→ **TASK DETAILS**:
Only these lines, please: the first one of the records through the one containing "treadmill: (753, 642)", retyped exactly, both ends included and pictures omitted.
╭─ EXTRACTED RECORDS
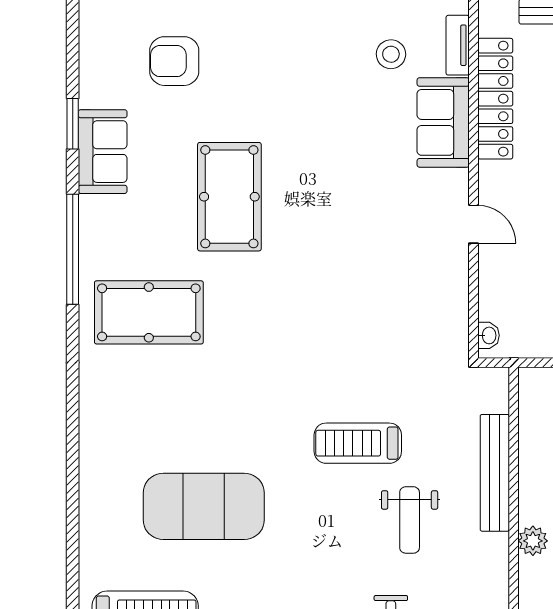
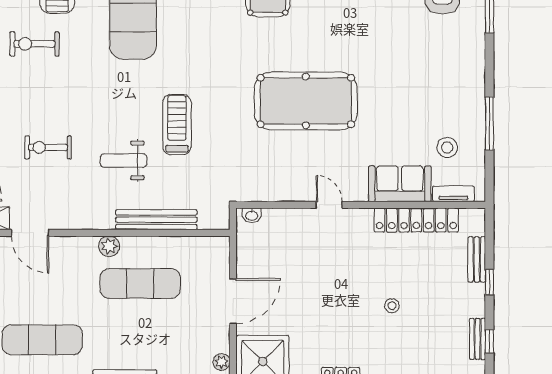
pool table: (229, 197) -> (306, 101), moved, width x1.36, depth x1.32
door: (473, 224) -> (329, 205), swing flipped

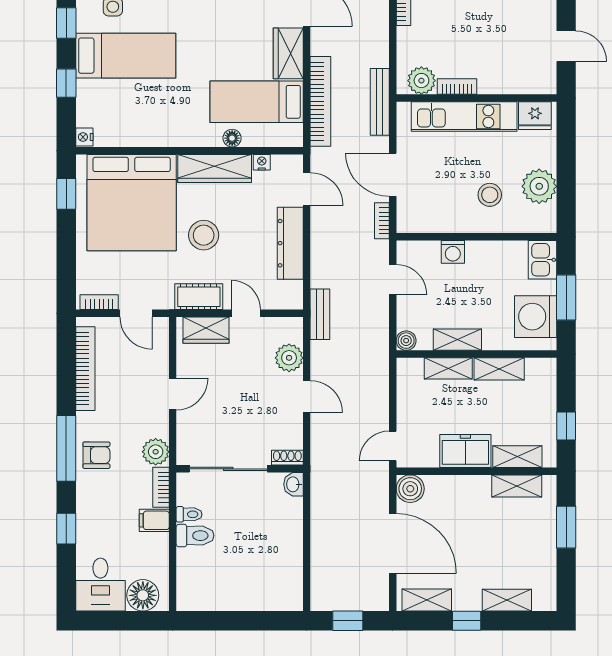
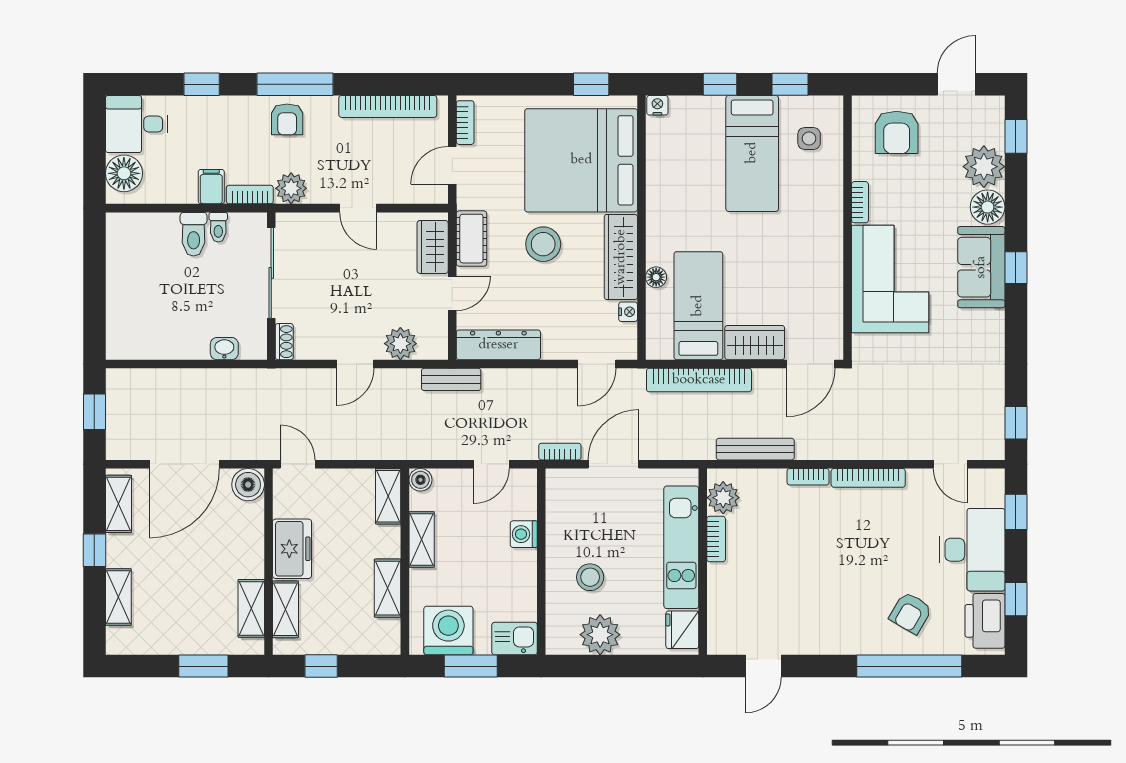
bench: (380, 102) -> (755, 449), moved
dresser: (290, 243) -> (498, 345), moved
shelving: (448, 368) -> (388, 496), moved
washbasin: (293, 484) -> (224, 349), moved

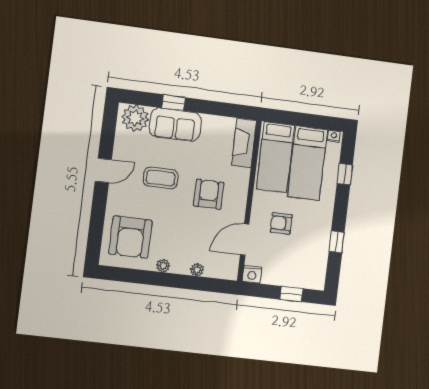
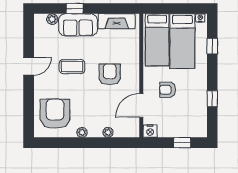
plant: (135, 118) -> (52, 19), width x0.53, depth x0.53
fireplace: (244, 143) -> (117, 21), moved, turned -90
armchair: (130, 237) -> (55, 114), turned 180

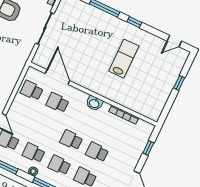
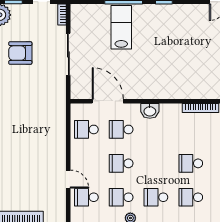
lab bench: (124, 59) -> (121, 27), moved
washbasin: (94, 103) -> (150, 111), moved
school desk: (71, 140) -> (121, 163), moved

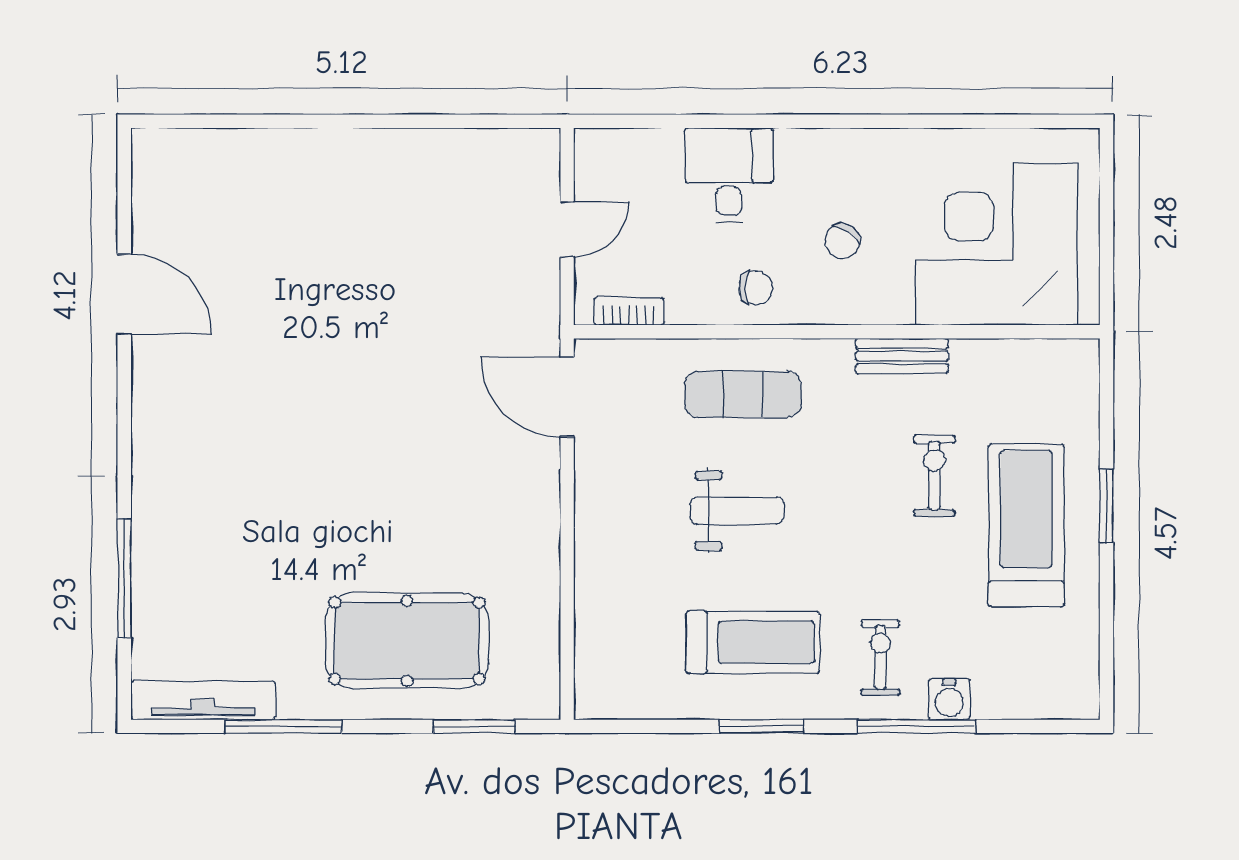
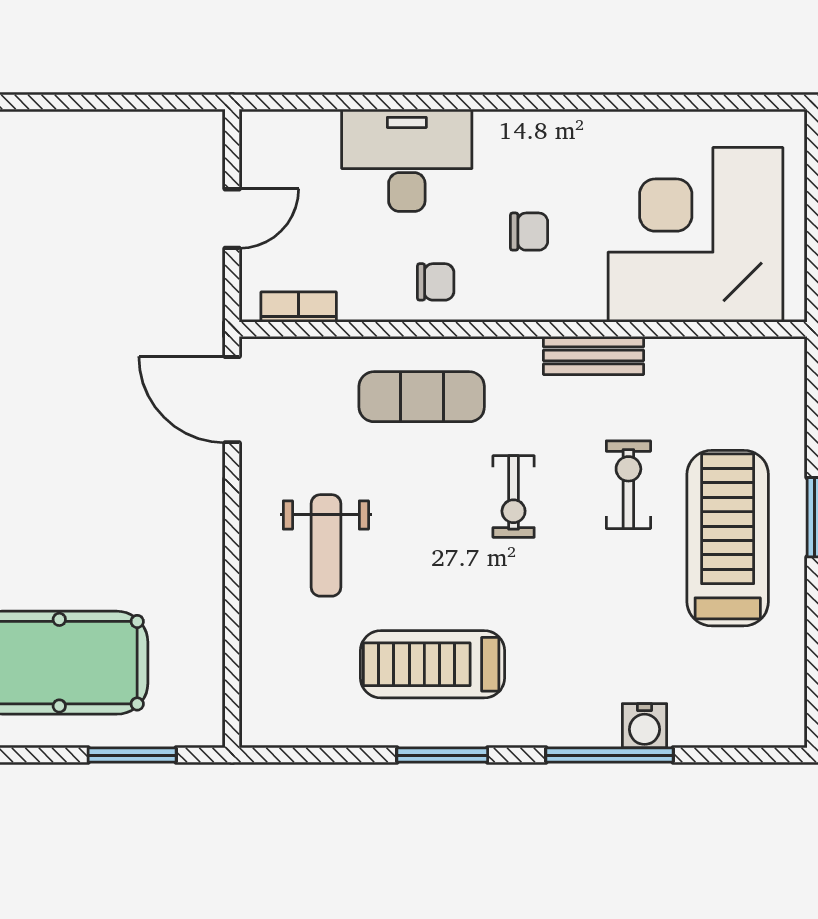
desk: (729, 175) -> (407, 160), width x1.37
chair: (842, 241) -> (529, 232), turned -125
weight bench: (737, 511) -> (326, 545), moved, turned 90
treadmill: (753, 642) -> (433, 664), turned 180
exercise bike: (880, 657) -> (514, 497), moved, turned 180

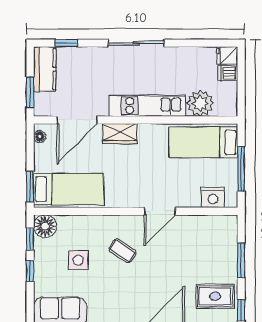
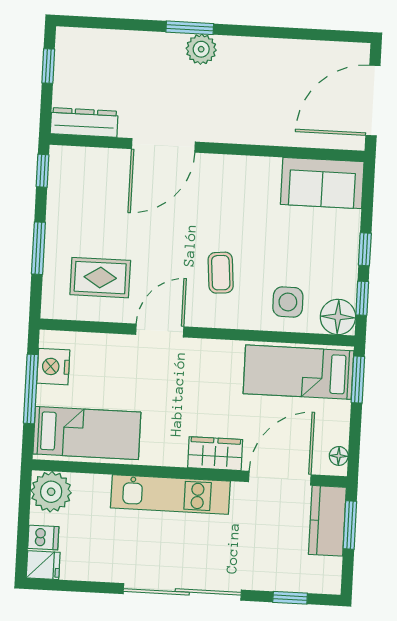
sliding door: (136, 43) -> (182, 592), width x1.36
kitchen counter: (45, 69) -> (327, 521), moved
plant: (200, 103) -> (51, 492), moved
nightstand: (213, 197) -> (53, 367), moved, turned -90
coffee table: (122, 251) -> (221, 273), turned 52
side table: (78, 260) -> (288, 302), moved
rug: (215, 296) -> (100, 278), moved

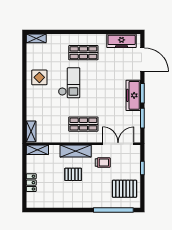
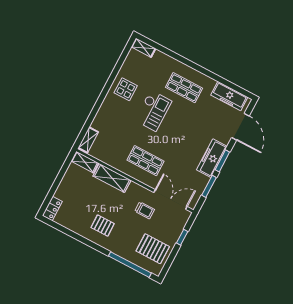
shelving: (76, 151) -> (112, 178), moved
pallet: (73, 174) -> (103, 226), moved
locker: (31, 183) -> (52, 208), moved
╰─
→ **WORKED SOLUTION**:
pool table: (229, 197) -> (306, 101), moved, width x1.36, depth x1.32
door: (473, 224) -> (329, 205), swing flipped

bench: (380, 102) -> (755, 449), moved
dresser: (290, 243) -> (498, 345), moved
shelving: (448, 368) -> (388, 496), moved
washbasin: (293, 484) -> (224, 349), moved

plant: (135, 118) -> (52, 19), width x0.53, depth x0.53
fireplace: (244, 143) -> (117, 21), moved, turned -90
armchair: (130, 237) -> (55, 114), turned 180

lab bench: (124, 59) -> (121, 27), moved
washbasin: (94, 103) -> (150, 111), moved
school desk: (71, 140) -> (121, 163), moved

desk: (729, 175) -> (407, 160), width x1.37
chair: (842, 241) -> (529, 232), turned -125
weight bench: (737, 511) -> (326, 545), moved, turned 90
treadmill: (753, 642) -> (433, 664), turned 180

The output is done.